### RAW DATA
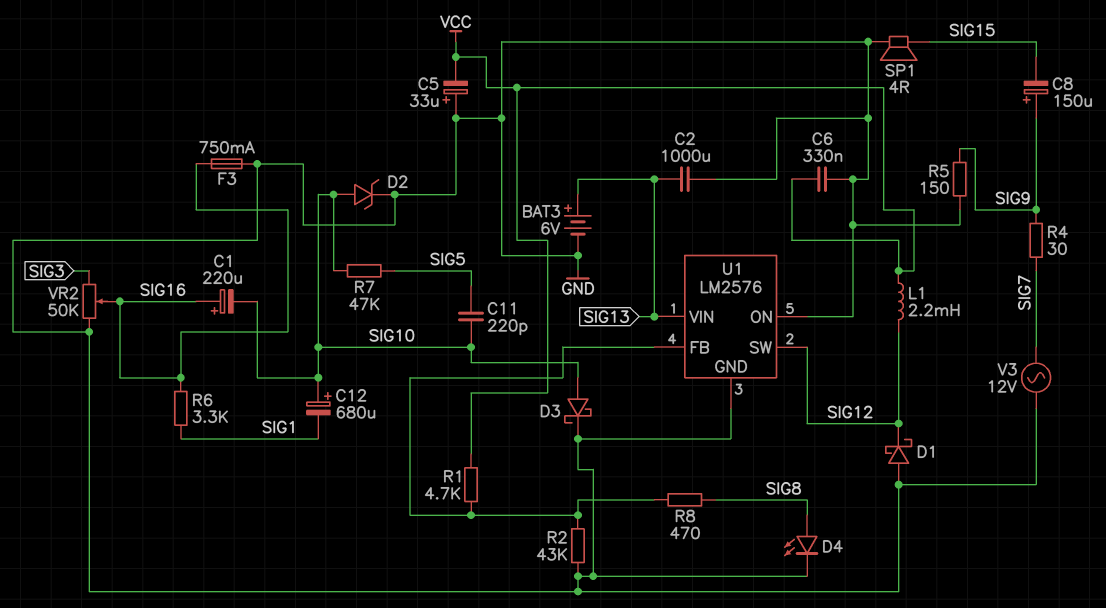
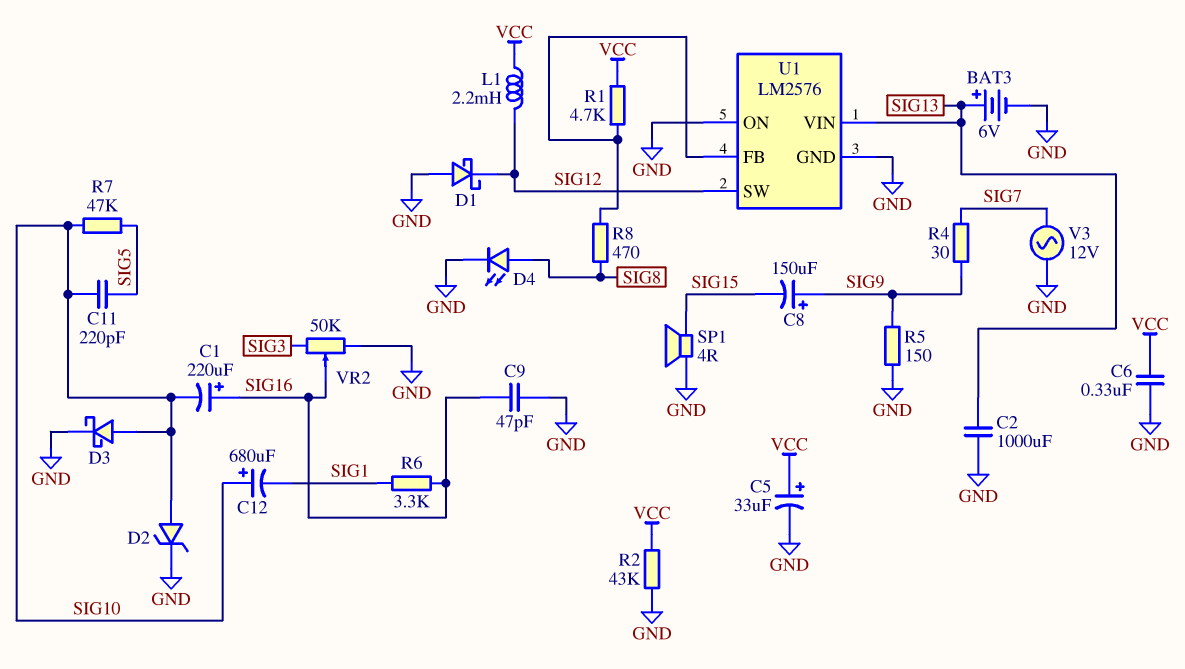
C5: 33uF (plus GND, minus VCC) -> 33uF (plus VCC, minus GND)
C9: none -> 47pF (GND, SIG16)
F3: 750mA (GND, SIG16) -> none
R2: 43k (GND, U1/FB) -> 43k (GND, VCC)

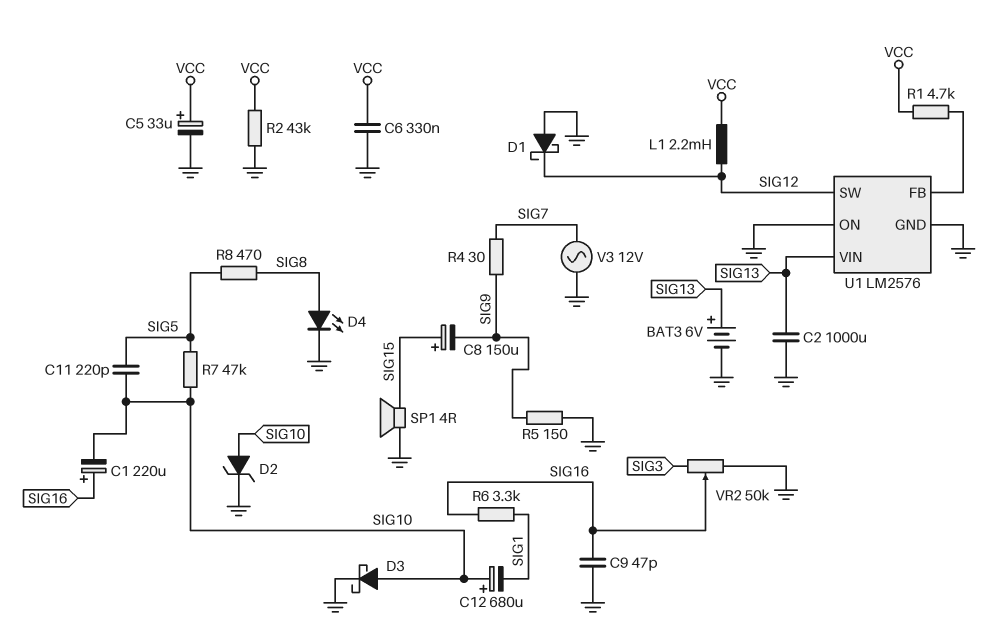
C8: 150uF (plus SIG9, minus SIG15) -> 150uF (plus SIG15, minus SIG9)
R8: 470 (SIG8, U1/FB) -> 470 (SIG5, SIG8)

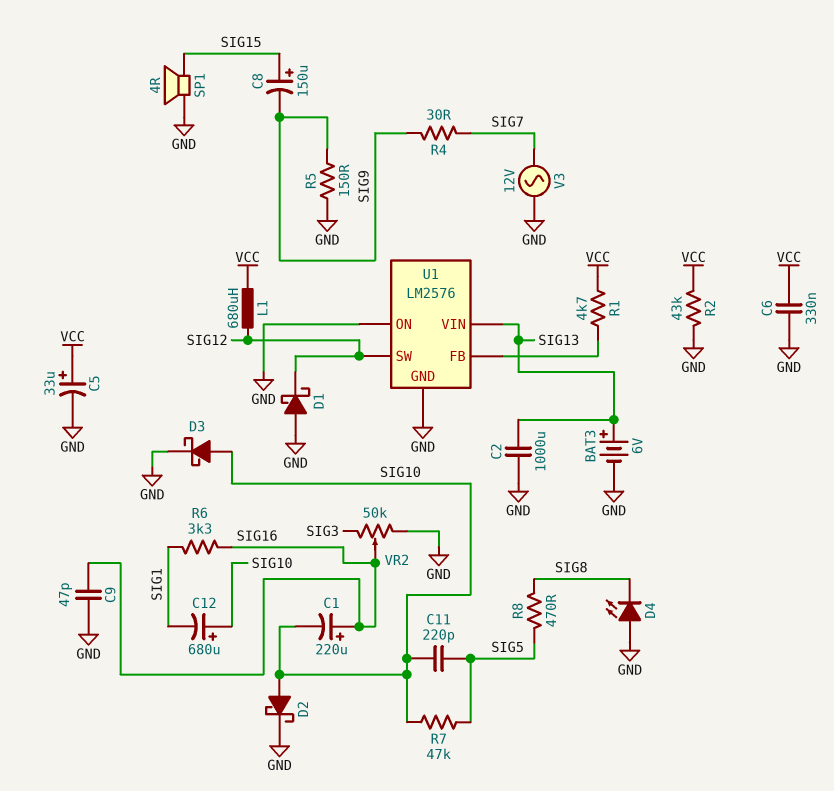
D2: zener (A SIG10, K GND) -> schottky (A SIG10, K GND)
D4: LED (A SIG8, K GND) -> LED (A GND, K SIG8)
L1: 2.2mH (SIG12, VCC) -> 680uH (SIG12, VCC)

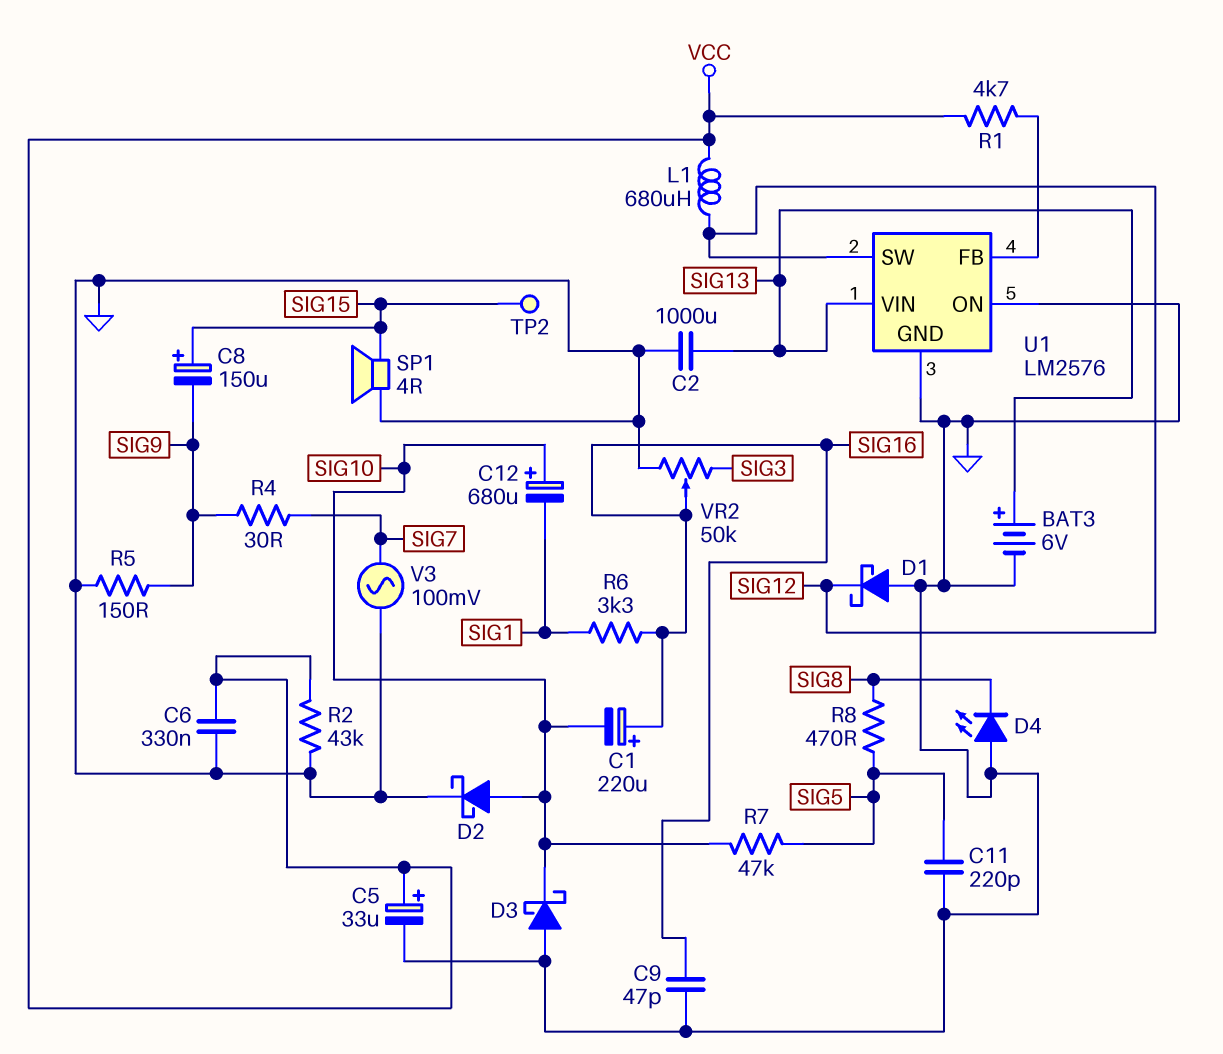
C11: 220pF (SIG5, SIG10) -> 220pF (GND, SIG5)
D3: schottky (A SIG10, K GND) -> schottky (A GND, K SIG10)
TP2: none -> test point (SIG15)
V3: AC 12V (GND, SIG7) -> AC 100mV (GND, SIG7)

### TASK OBJECTIVE
The answer must be an exact copy of the lines from the one containing "C11: 220pF (SIG5, SIG10) -> 220pF (GND, SIG5)" through the last line of the records, both included.

### ANSWER BOX
C11: 220pF (SIG5, SIG10) -> 220pF (GND, SIG5)
D3: schottky (A SIG10, K GND) -> schottky (A GND, K SIG10)
TP2: none -> test point (SIG15)
V3: AC 12V (GND, SIG7) -> AC 100mV (GND, SIG7)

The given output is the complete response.